_The task_
Find the line containing "SD pin MISO: VP -> D27" in the records below. Copy exactly that line and each one after it, ending at the line containing "SD pin SCK: none -> D33", and nothing more.
*** Data for this task ***
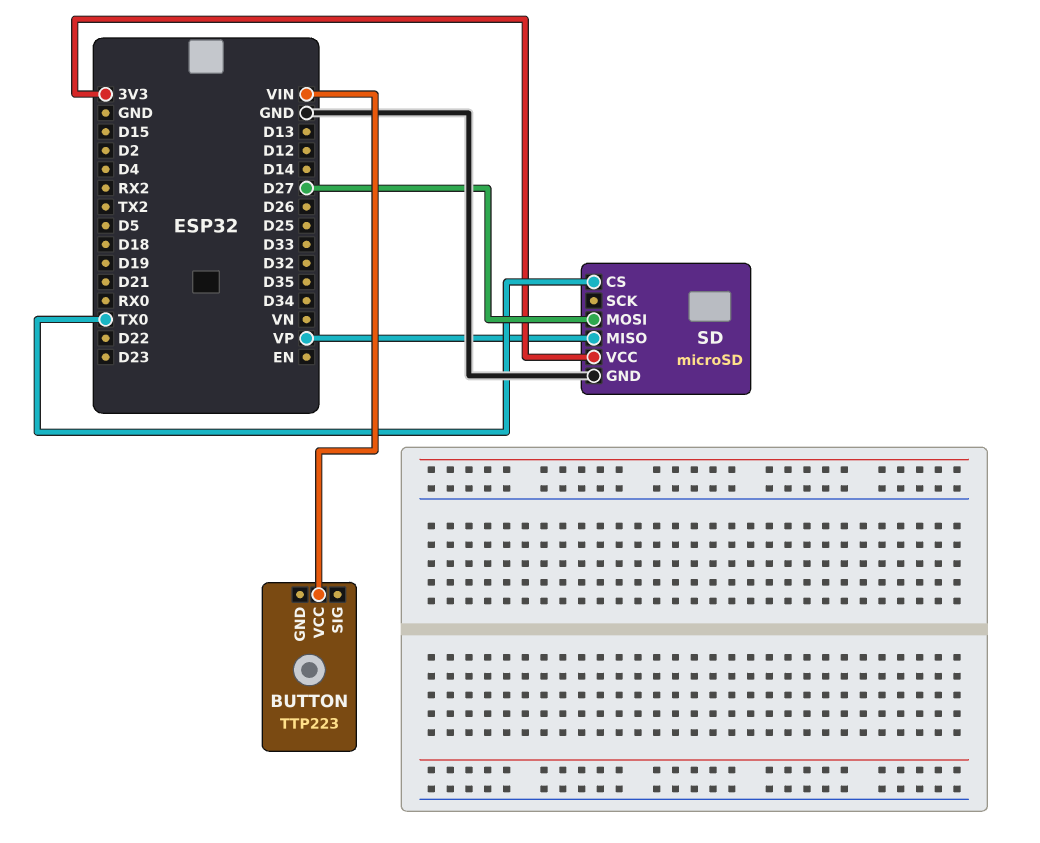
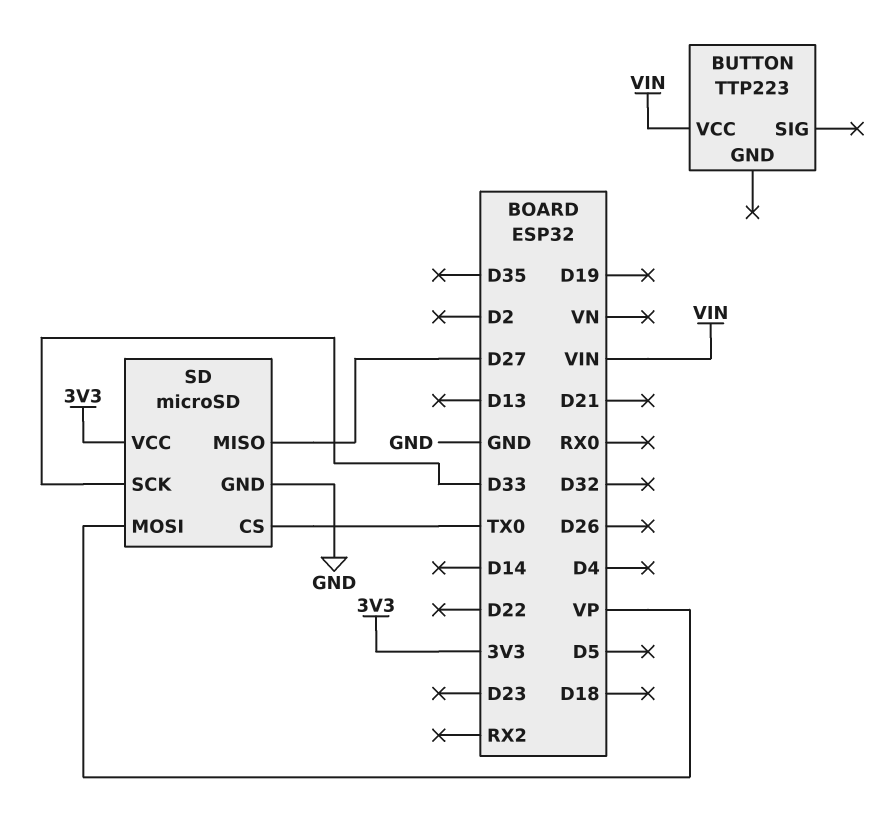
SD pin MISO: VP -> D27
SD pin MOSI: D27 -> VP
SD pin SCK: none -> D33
*** End of Data for this task ***
*** Data for this task ***
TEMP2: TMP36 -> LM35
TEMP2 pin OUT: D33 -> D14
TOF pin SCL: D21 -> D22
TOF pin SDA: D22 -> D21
*** End of Data for this task ***
_Output of the task_
SD pin MISO: VP -> D27
SD pin MOSI: D27 -> VP
SD pin SCK: none -> D33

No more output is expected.